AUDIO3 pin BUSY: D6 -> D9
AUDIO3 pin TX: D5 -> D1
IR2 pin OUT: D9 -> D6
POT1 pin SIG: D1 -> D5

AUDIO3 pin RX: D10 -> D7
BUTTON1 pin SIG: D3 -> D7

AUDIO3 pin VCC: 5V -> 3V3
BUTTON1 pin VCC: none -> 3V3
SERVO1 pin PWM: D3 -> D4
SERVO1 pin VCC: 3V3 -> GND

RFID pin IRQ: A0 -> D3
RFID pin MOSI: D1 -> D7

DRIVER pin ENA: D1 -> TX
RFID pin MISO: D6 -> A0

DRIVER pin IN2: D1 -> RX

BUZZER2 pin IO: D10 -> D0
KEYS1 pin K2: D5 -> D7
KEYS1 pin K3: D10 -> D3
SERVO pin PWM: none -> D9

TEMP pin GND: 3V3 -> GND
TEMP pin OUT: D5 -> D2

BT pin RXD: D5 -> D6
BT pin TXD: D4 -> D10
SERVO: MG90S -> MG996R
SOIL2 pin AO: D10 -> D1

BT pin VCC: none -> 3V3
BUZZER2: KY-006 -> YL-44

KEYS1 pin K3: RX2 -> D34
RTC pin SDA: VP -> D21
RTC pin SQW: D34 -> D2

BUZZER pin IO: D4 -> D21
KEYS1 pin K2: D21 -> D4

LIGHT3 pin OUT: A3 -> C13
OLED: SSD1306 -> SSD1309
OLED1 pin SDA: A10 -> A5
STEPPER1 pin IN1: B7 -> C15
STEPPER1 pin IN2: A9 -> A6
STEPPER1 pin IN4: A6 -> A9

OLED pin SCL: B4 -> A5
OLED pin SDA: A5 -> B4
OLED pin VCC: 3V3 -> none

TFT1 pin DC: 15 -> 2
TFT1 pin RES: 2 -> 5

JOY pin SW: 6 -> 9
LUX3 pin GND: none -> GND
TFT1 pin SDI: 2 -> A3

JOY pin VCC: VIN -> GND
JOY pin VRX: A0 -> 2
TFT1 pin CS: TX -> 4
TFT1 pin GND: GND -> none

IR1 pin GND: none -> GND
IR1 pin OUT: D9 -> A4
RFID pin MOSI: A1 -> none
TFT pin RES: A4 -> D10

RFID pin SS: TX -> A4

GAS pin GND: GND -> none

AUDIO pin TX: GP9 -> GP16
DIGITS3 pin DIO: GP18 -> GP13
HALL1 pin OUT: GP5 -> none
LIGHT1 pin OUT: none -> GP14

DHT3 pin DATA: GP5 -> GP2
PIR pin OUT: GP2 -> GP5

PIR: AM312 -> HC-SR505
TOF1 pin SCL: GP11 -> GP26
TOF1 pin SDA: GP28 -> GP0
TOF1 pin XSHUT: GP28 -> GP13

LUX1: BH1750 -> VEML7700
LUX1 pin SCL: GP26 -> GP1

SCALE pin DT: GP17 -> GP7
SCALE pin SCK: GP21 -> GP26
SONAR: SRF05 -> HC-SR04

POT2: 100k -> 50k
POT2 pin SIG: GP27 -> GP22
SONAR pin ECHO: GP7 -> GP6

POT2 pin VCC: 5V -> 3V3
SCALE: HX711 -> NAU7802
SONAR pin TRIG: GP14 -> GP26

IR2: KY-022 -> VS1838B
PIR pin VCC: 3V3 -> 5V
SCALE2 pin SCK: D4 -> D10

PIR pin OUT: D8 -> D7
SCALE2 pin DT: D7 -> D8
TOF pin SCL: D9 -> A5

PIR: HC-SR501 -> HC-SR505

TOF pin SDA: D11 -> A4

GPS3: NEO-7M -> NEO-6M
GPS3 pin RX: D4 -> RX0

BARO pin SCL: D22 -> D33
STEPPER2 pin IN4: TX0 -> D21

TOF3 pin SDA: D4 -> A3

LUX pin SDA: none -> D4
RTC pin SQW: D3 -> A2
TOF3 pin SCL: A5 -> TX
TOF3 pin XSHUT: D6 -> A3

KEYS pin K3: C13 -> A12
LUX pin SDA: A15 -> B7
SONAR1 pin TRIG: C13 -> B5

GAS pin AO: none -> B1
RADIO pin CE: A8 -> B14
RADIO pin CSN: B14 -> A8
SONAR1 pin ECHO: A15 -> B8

AIM OF THE TASK: Restate, word for word, the listing above from its first line through the line that contains "LIGHT3 pin OUT: A3 -> C13", keeping both of those lines.

OUTPUT:
AUDIO3 pin BUSY: D6 -> D9
AUDIO3 pin TX: D5 -> D1
IR2 pin OUT: D9 -> D6
POT1 pin SIG: D1 -> D5

AUDIO3 pin RX: D10 -> D7
BUTTON1 pin SIG: D3 -> D7

AUDIO3 pin VCC: 5V -> 3V3
BUTTON1 pin VCC: none -> 3V3
SERVO1 pin PWM: D3 -> D4
SERVO1 pin VCC: 3V3 -> GND

RFID pin IRQ: A0 -> D3
RFID pin MOSI: D1 -> D7

DRIVER pin ENA: D1 -> TX
RFID pin MISO: D6 -> A0

DRIVER pin IN2: D1 -> RX

BUZZER2 pin IO: D10 -> D0
KEYS1 pin K2: D5 -> D7
KEYS1 pin K3: D10 -> D3
SERVO pin PWM: none -> D9

TEMP pin GND: 3V3 -> GND
TEMP pin OUT: D5 -> D2

BT pin RXD: D5 -> D6
BT pin TXD: D4 -> D10
SERVO: MG90S -> MG996R
SOIL2 pin AO: D10 -> D1

BT pin VCC: none -> 3V3
BUZZER2: KY-006 -> YL-44

KEYS1 pin K3: RX2 -> D34
RTC pin SDA: VP -> D21
RTC pin SQW: D34 -> D2

BUZZER pin IO: D4 -> D21
KEYS1 pin K2: D21 -> D4

LIGHT3 pin OUT: A3 -> C13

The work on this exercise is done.